**LAVORO RICHIESTO**:
Ricopia tutto il materiale seguente riga per riga, senza cambiare nulla.

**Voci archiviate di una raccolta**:
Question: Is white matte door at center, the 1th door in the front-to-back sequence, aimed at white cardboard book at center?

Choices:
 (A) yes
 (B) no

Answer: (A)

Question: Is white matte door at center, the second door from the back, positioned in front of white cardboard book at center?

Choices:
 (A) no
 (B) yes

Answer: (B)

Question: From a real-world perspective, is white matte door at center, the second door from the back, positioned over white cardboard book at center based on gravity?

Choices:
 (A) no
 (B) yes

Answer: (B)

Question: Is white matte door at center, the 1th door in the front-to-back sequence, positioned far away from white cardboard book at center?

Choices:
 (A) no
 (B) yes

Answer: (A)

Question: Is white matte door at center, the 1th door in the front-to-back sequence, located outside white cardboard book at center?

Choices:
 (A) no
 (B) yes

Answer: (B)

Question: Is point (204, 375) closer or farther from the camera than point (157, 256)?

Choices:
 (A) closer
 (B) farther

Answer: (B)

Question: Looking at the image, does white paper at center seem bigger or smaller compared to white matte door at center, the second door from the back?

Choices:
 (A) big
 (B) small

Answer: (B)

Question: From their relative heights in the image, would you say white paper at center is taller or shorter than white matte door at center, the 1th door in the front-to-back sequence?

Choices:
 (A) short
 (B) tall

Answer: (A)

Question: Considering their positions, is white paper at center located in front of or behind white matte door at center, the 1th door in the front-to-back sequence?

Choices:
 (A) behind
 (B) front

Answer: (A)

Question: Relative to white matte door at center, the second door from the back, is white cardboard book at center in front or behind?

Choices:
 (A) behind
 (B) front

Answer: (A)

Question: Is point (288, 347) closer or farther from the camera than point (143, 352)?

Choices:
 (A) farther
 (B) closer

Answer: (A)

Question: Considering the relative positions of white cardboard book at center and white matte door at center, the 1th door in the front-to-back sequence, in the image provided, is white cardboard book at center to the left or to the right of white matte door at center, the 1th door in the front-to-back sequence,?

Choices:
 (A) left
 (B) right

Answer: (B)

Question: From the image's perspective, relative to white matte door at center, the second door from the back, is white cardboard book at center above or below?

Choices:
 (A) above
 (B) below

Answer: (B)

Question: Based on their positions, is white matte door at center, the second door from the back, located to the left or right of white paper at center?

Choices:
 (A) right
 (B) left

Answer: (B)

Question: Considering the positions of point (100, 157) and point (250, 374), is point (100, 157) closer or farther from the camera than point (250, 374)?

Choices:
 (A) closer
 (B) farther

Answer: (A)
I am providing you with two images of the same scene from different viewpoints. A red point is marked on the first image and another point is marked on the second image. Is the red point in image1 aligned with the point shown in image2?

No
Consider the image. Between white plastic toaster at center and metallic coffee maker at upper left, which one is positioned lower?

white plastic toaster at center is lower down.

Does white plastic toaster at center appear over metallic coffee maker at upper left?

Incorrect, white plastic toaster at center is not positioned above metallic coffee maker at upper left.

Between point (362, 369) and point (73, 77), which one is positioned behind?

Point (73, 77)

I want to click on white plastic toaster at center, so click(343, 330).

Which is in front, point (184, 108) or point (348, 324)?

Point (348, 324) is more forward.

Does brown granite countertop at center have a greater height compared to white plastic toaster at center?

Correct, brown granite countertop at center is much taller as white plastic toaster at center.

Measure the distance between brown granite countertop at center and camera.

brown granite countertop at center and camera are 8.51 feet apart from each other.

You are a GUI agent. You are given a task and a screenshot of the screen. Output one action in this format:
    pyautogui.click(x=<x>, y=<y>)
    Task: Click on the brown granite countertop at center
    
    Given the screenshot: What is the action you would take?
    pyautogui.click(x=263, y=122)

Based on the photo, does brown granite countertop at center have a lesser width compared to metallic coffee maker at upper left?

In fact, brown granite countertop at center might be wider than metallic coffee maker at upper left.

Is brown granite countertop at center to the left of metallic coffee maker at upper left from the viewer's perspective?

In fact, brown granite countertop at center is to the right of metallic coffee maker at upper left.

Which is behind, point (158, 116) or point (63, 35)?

**RISPOSTA ATTESA**:
Question: Is white matte door at center, the 1th door in the front-to-back sequence, aimed at white cardboard book at center?

Choices:
 (A) yes
 (B) no

Answer: (A)

Question: Is white matte door at center, the second door from the back, positioned in front of white cardboard book at center?

Choices:
 (A) no
 (B) yes

Answer: (B)

Question: From a real-world perspective, is white matte door at center, the second door from the back, positioned over white cardboard book at center based on gravity?

Choices:
 (A) no
 (B) yes

Answer: (B)

Question: Is white matte door at center, the 1th door in the front-to-back sequence, positioned far away from white cardboard book at center?

Choices:
 (A) no
 (B) yes

Answer: (A)

Question: Is white matte door at center, the 1th door in the front-to-back sequence, located outside white cardboard book at center?

Choices:
 (A) no
 (B) yes

Answer: (B)

Question: Is point (204, 375) closer or farther from the camera than point (157, 256)?

Choices:
 (A) closer
 (B) farther

Answer: (B)

Question: Looking at the image, does white paper at center seem bigger or smaller compared to white matte door at center, the second door from the back?

Choices:
 (A) big
 (B) small

Answer: (B)

Question: From their relative heights in the image, would you say white paper at center is taller or shorter than white matte door at center, the 1th door in the front-to-back sequence?

Choices:
 (A) short
 (B) tall

Answer: (A)

Question: Considering their positions, is white paper at center located in front of or behind white matte door at center, the 1th door in the front-to-back sequence?

Choices:
 (A) behind
 (B) front

Answer: (A)

Question: Relative to white matte door at center, the second door from the back, is white cardboard book at center in front or behind?

Choices:
 (A) behind
 (B) front

Answer: (A)

Question: Is point (288, 347) closer or farther from the camera than point (143, 352)?

Choices:
 (A) farther
 (B) closer

Answer: (A)

Question: Considering the relative positions of white cardboard book at center and white matte door at center, the 1th door in the front-to-back sequence, in the image provided, is white cardboard book at center to the left or to the right of white matte door at center, the 1th door in the front-to-back sequence,?

Choices:
 (A) left
 (B) right

Answer: (B)

Question: From the image's perspective, relative to white matte door at center, the second door from the back, is white cardboard book at center above or below?

Choices:
 (A) above
 (B) below

Answer: (B)

Question: Based on their positions, is white matte door at center, the second door from the back, located to the left or right of white paper at center?

Choices:
 (A) right
 (B) left

Answer: (B)

Question: Considering the positions of point (100, 157) and point (250, 374), is point (100, 157) closer or farther from the camera than point (250, 374)?

Choices:
 (A) closer
 (B) farther

Answer: (A)
I am providing you with two images of the same scene from different viewpoints. A red point is marked on the first image and another point is marked on the second image. Is the red point in image1 aligned with the point shown in image2?

No
Consider the image. Between white plastic toaster at center and metallic coffee maker at upper left, which one is positioned lower?

white plastic toaster at center is lower down.

Does white plastic toaster at center appear over metallic coffee maker at upper left?

Incorrect, white plastic toaster at center is not positioned above metallic coffee maker at upper left.

Between point (362, 369) and point (73, 77), which one is positioned behind?

Point (73, 77)

I want to click on white plastic toaster at center, so click(343, 330).

Which is in front, point (184, 108) or point (348, 324)?

Point (348, 324) is more forward.

Does brown granite countertop at center have a greater height compared to white plastic toaster at center?

Correct, brown granite countertop at center is much taller as white plastic toaster at center.

Measure the distance between brown granite countertop at center and camera.

brown granite countertop at center and camera are 8.51 feet apart from each other.

You are a GUI agent. You are given a task and a screenshot of the screen. Output one action in this format:
    pyautogui.click(x=<x>, y=<y>)
    Task: Click on the brown granite countertop at center
    
    Given the screenshot: What is the action you would take?
    pyautogui.click(x=263, y=122)

Based on the photo, does brown granite countertop at center have a lesser width compared to metallic coffee maker at upper left?

In fact, brown granite countertop at center might be wider than metallic coffee maker at upper left.

Is brown granite countertop at center to the left of metallic coffee maker at upper left from the viewer's perspective?

In fact, brown granite countertop at center is to the right of metallic coffee maker at upper left.

Which is behind, point (158, 116) or point (63, 35)?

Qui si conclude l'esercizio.